### Exercise prompt:
Your job is to give again, exactly and with no additions, the lines in the records below from the one with "meeting table: (117, 89)" through the one with "printer: (99, 206) -> (115, 152), removed", both included. Omit the pictures.

### Entries provided:
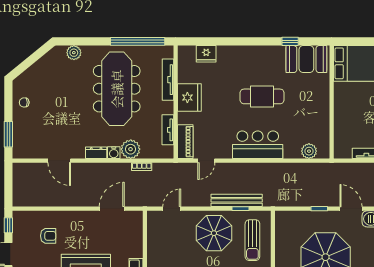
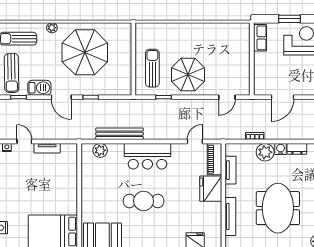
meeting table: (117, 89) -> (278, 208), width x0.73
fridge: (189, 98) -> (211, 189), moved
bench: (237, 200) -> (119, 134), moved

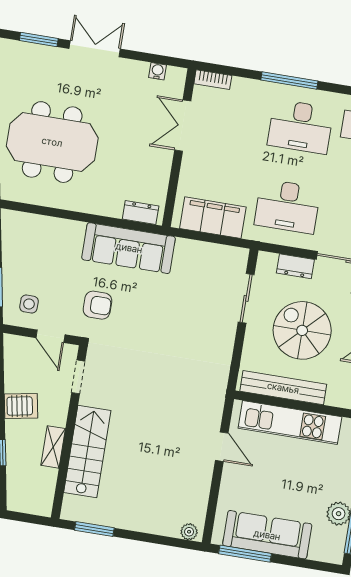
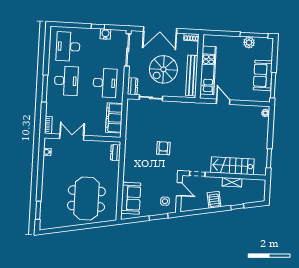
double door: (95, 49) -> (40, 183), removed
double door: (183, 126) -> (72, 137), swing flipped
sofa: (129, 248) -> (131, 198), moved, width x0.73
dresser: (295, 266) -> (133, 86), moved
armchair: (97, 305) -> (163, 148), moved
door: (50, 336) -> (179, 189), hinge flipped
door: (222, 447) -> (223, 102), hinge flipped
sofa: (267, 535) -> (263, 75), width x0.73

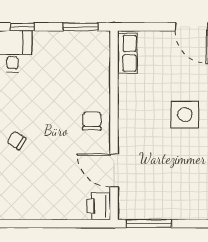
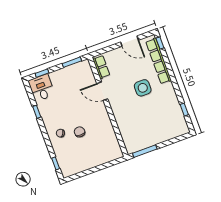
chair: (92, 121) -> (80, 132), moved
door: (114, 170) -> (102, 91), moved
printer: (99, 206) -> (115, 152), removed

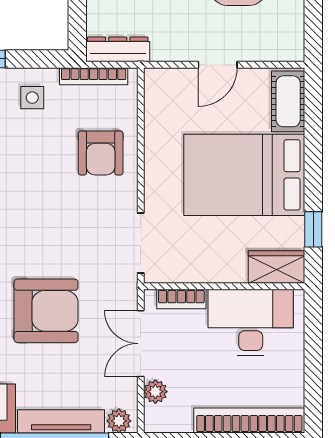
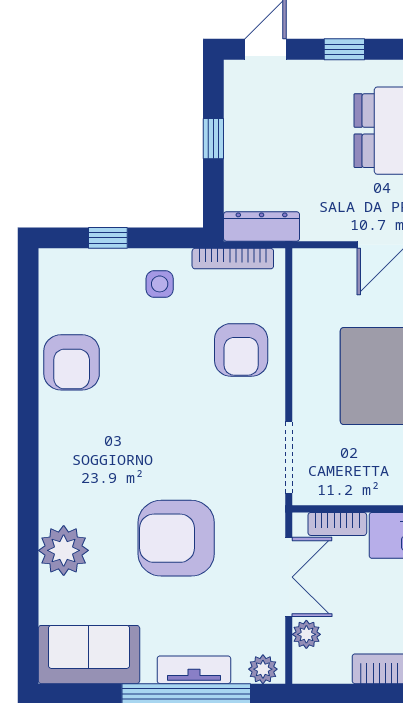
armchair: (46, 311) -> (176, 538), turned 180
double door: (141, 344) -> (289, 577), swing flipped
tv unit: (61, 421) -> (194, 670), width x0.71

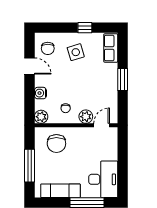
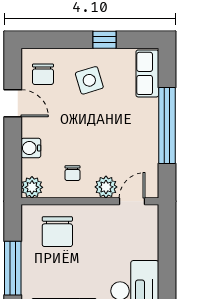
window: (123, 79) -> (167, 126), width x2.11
==
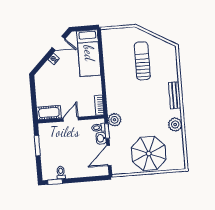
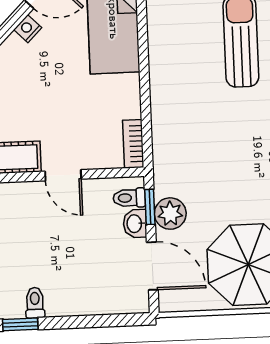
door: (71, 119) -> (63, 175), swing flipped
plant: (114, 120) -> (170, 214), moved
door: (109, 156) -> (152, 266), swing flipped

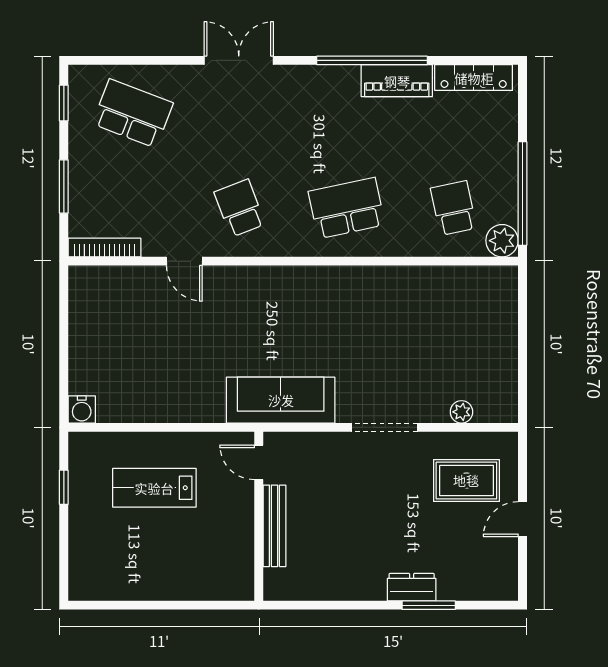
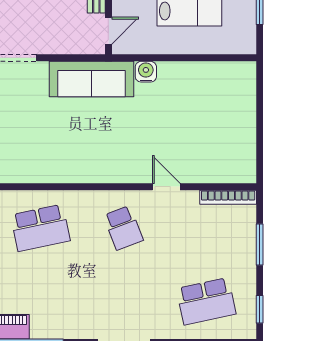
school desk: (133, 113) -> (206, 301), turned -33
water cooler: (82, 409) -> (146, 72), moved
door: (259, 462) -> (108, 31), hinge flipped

### Answer space:
meeting table: (117, 89) -> (278, 208), width x0.73
fridge: (189, 98) -> (211, 189), moved
bench: (237, 200) -> (119, 134), moved

double door: (95, 49) -> (40, 183), removed
double door: (183, 126) -> (72, 137), swing flipped
sofa: (129, 248) -> (131, 198), moved, width x0.73
dresser: (295, 266) -> (133, 86), moved
armchair: (97, 305) -> (163, 148), moved
door: (50, 336) -> (179, 189), hinge flipped
door: (222, 447) -> (223, 102), hinge flipped
sofa: (267, 535) -> (263, 75), width x0.73

chair: (92, 121) -> (80, 132), moved
door: (114, 170) -> (102, 91), moved
printer: (99, 206) -> (115, 152), removed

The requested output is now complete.